> **Problem to solve**: Leaving out all pictures, transcribe exactly the lines between the line with "building: none -> [146,467,269,591]" and the last line of the records below, both included.

[Structure detection data]
▬▬▬
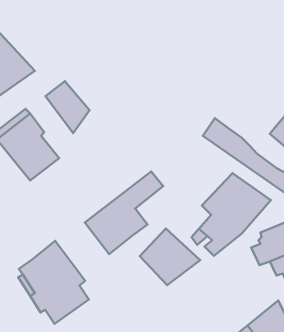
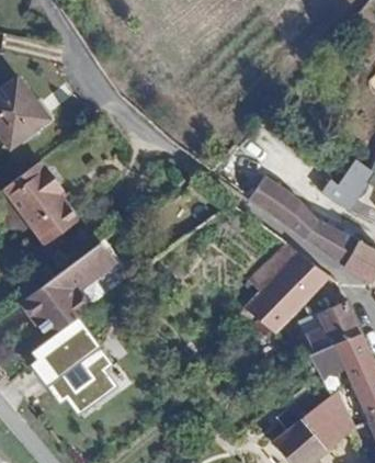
building: [45,81,90,133] -> none
building: [85,171,163,254] -> [20,245,112,342]
building: [140,228,200,285] -> none

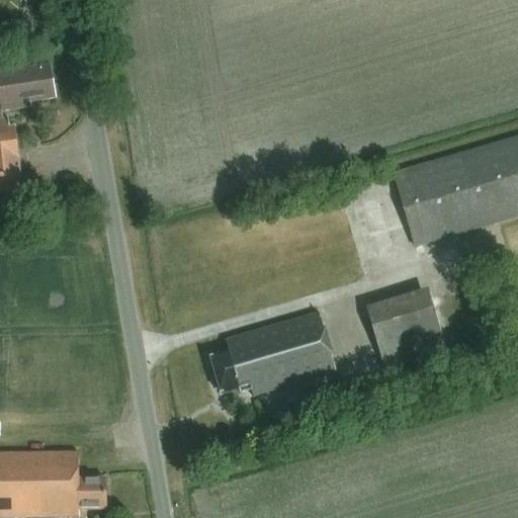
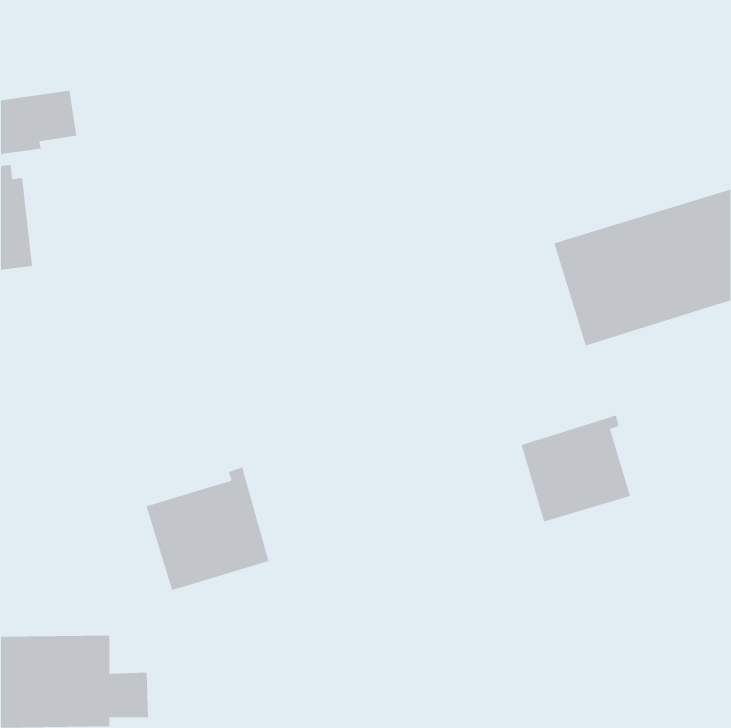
building: [209,313,335,395] -> none
building: none -> [146,467,269,591]

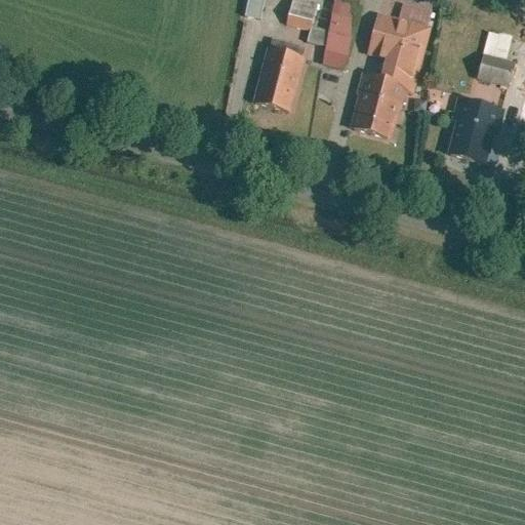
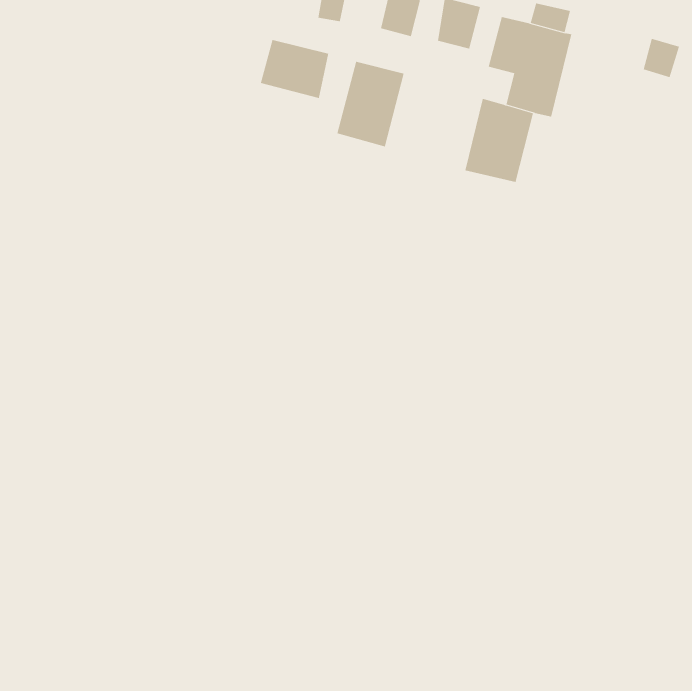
building: none -> [260,39,329,99]
building: [323,31,354,67] -> none
building: [477,52,513,86] -> none
building: [449,99,503,163] -> none

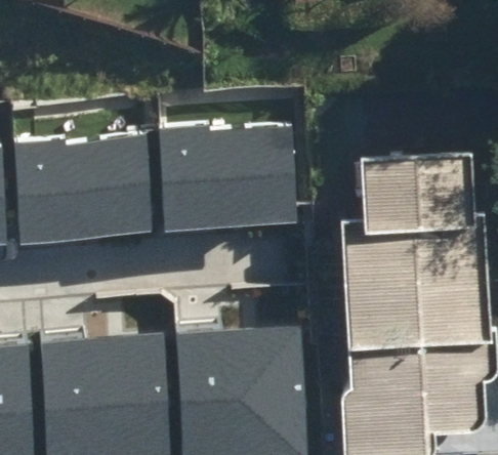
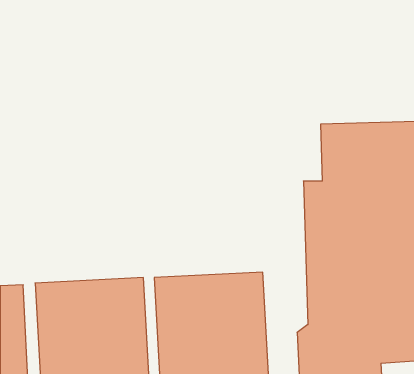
building: [159,129,297,233] -> none
building: [14,136,153,240] -> none

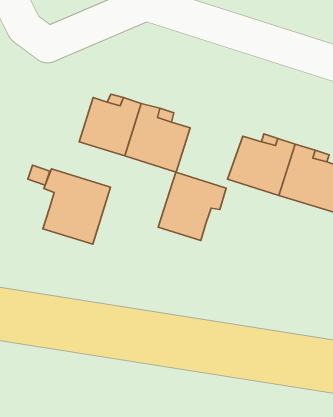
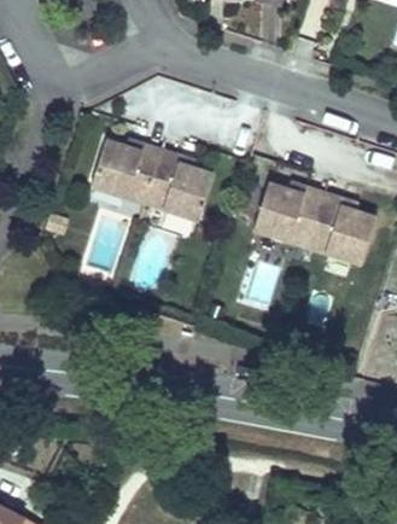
building: [43,169,110,244] -> none
building: [158,172,226,241] -> none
▬▬▬
> **Result**:
building: none -> [146,467,269,591]

building: none -> [260,39,329,99]
building: [323,31,354,67] -> none
building: [477,52,513,86] -> none
building: [449,99,503,163] -> none

building: [159,129,297,233] -> none
building: [14,136,153,240] -> none

building: [43,169,110,244] -> none
building: [158,172,226,241] -> none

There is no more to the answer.